Problem => Starting at the line that contains "none -> brown brick C6:D7 level 1", transcribe every remaining line of the data below exactly, and omit all pictures.

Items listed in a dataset
== Segment start ==

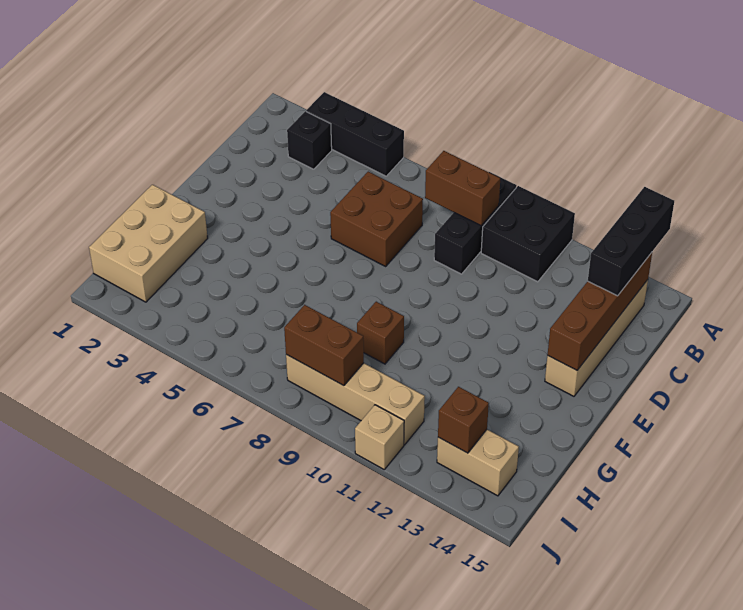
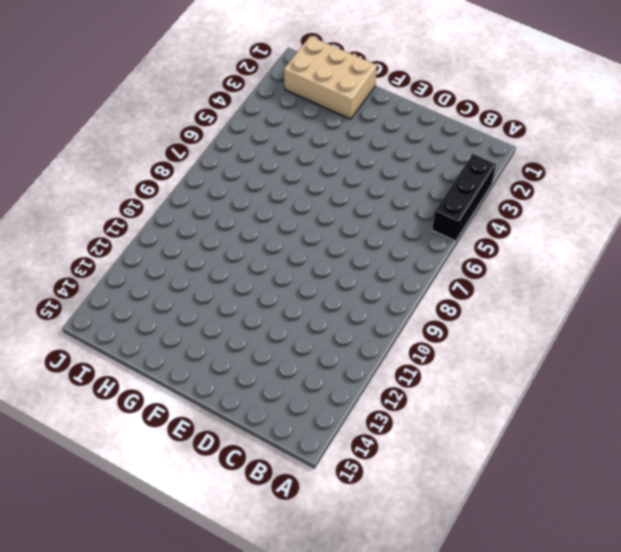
none -> black brick A9:C9 level 1
none -> black brick A10:B11 level 1
none -> black brick B3 level 1

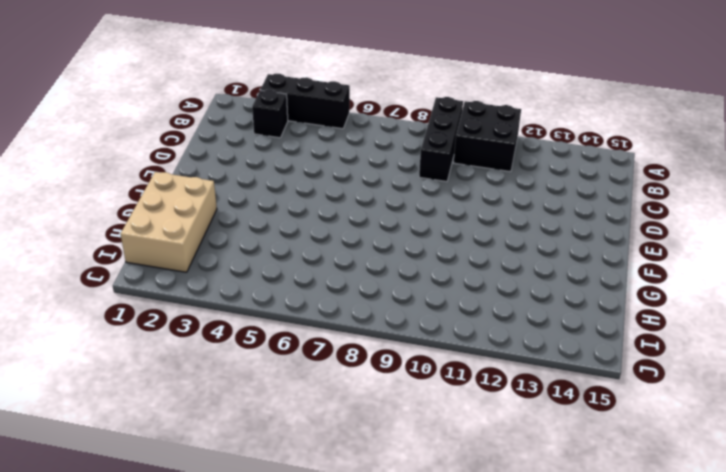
none -> tan brick B14:E14 level 1
none -> brown brick C6:D7 level 1
none -> brown brick G9 level 1

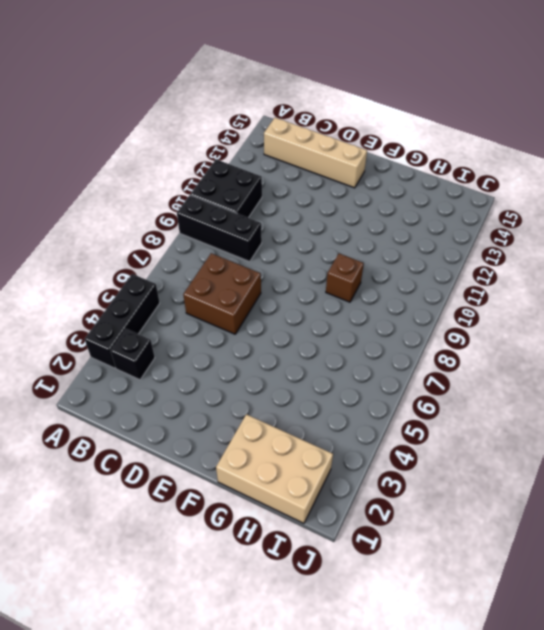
none -> tan brick I8:I11 level 1
none -> tan brick I13:I14 level 1
none -> tan brick J11 level 1

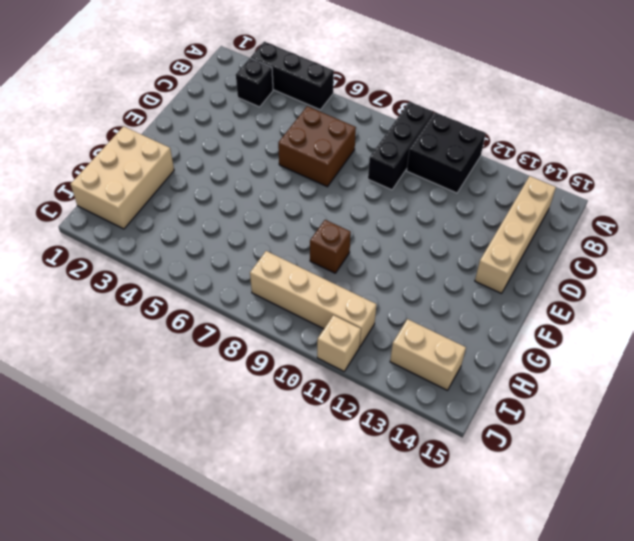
none -> brown brick B8:B9 level 2
none -> brown brick B14:E14 level 2
none -> brown brick I8:I9 level 2

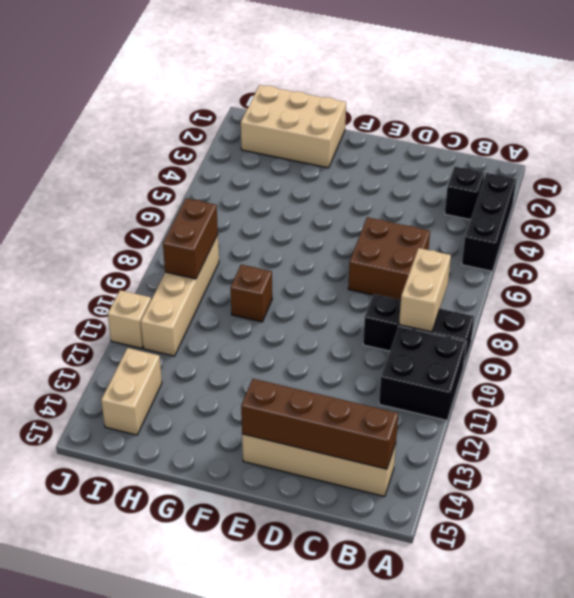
tan brick B8:B9 level 2 -> brown brick B8:B9 level 2
none -> brown brick I13 level 2
none -> black brick A14:C14 level 3

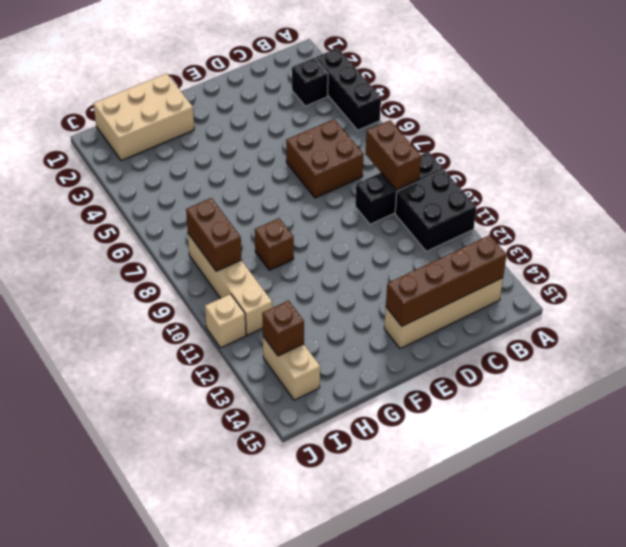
none -> black brick A14:C14 level 3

== Segment end ==

Result of the exercise =>
none -> brown brick C6:D7 level 1
none -> brown brick G9 level 1

none -> tan brick I8:I11 level 1
none -> tan brick I13:I14 level 1
none -> tan brick J11 level 1

none -> brown brick B8:B9 level 2
none -> brown brick B14:E14 level 2
none -> brown brick I8:I9 level 2

tan brick B8:B9 level 2 -> brown brick B8:B9 level 2
none -> brown brick I13 level 2
none -> black brick A14:C14 level 3

none -> black brick A14:C14 level 3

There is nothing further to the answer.